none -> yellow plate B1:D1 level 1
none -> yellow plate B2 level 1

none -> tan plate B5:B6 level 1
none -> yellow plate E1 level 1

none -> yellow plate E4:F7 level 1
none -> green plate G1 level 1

+++

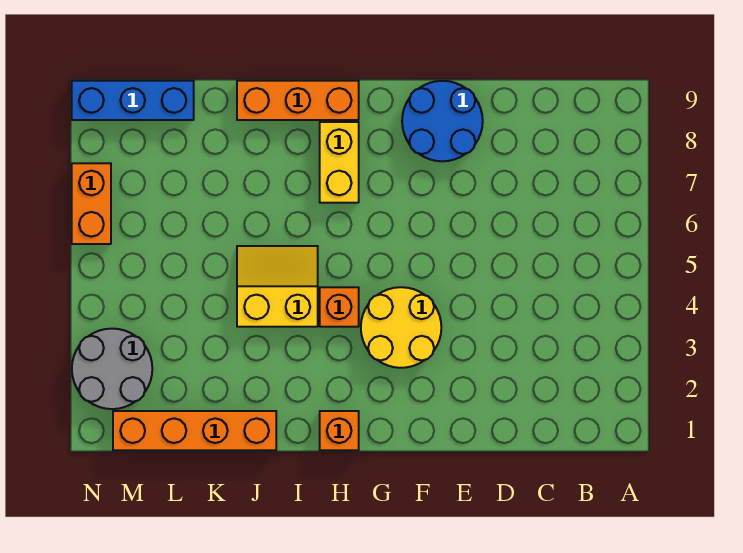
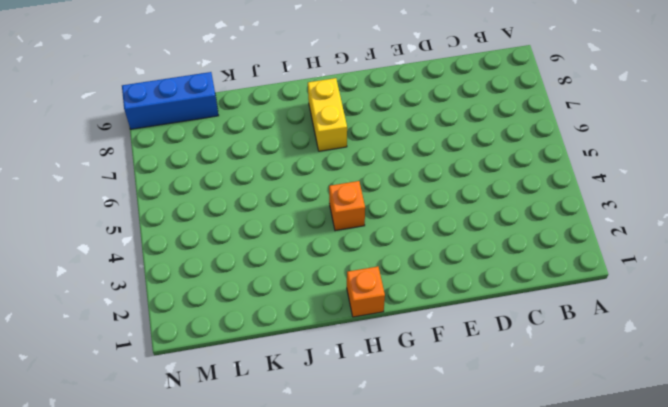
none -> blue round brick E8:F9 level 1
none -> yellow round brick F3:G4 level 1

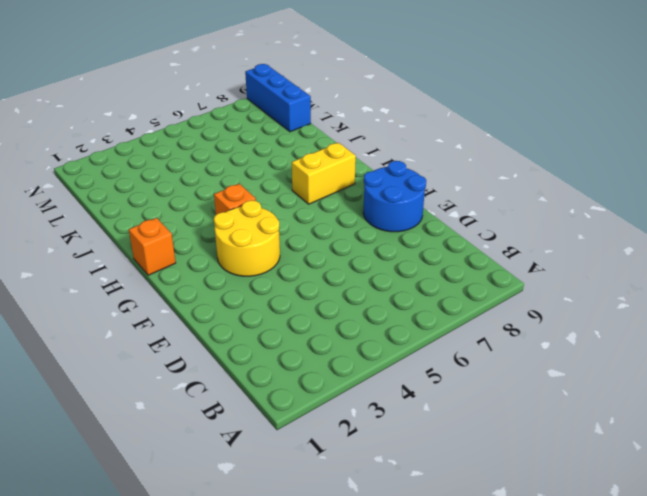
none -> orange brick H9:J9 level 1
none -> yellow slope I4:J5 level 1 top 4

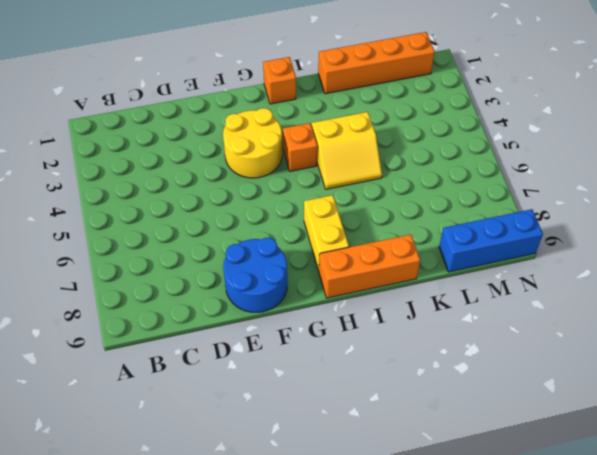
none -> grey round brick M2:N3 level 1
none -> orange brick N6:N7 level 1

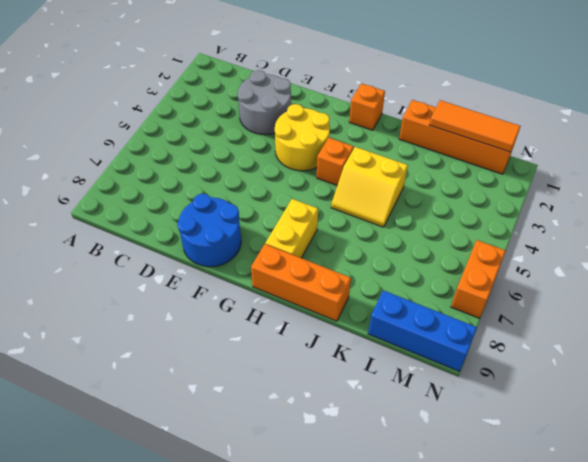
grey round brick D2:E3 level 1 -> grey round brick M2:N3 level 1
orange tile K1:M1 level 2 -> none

+++

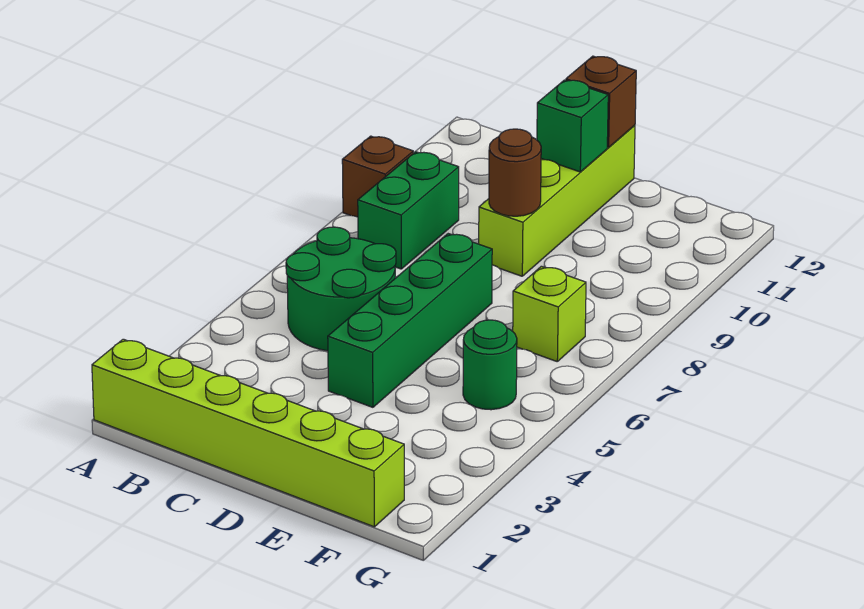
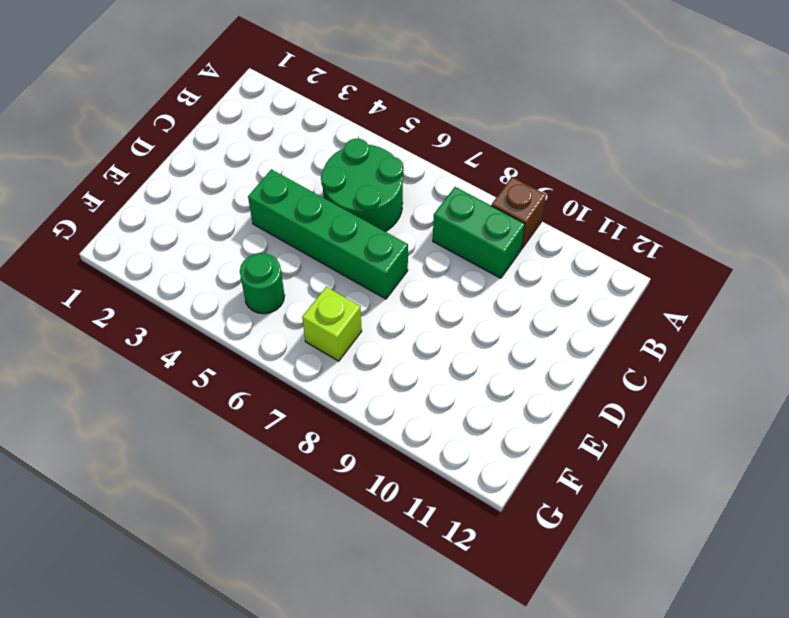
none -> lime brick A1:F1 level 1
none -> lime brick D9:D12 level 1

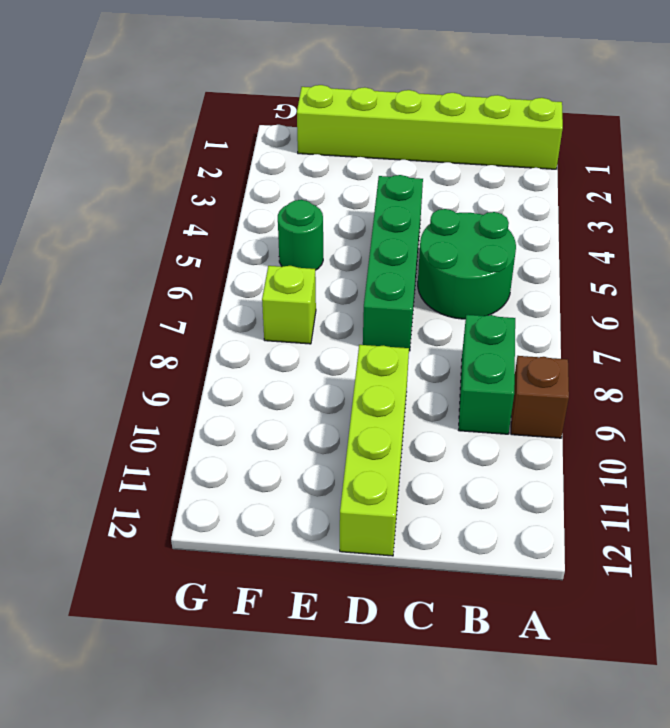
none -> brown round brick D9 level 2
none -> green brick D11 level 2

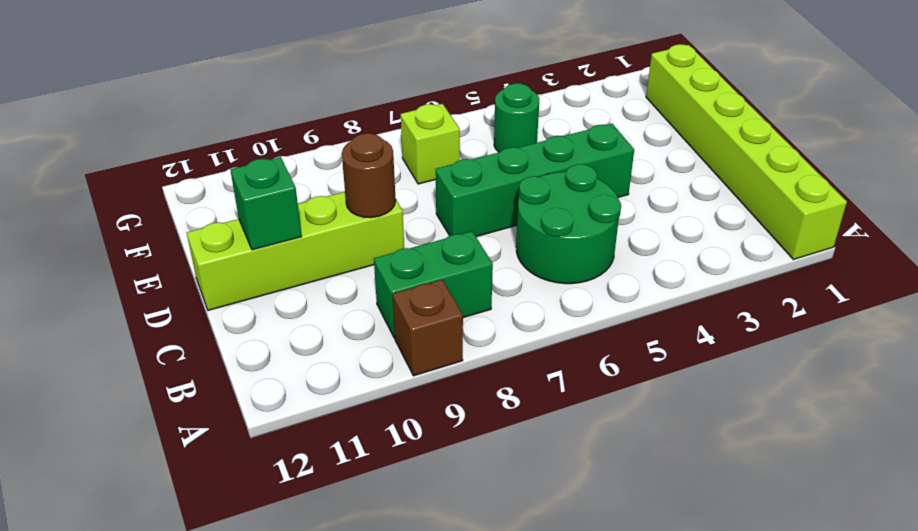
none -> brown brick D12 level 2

+++

| Exercise directions |
Using the data above, transcribe the lines that run from the line with "grey round brick D2:E3" to the line with "orange tile K1:M1 level 2 -> none", both ends kept, and output nothing else.

| Your solution |
grey round brick D2:E3 level 1 -> grey round brick M2:N3 level 1
orange tile K1:M1 level 2 -> none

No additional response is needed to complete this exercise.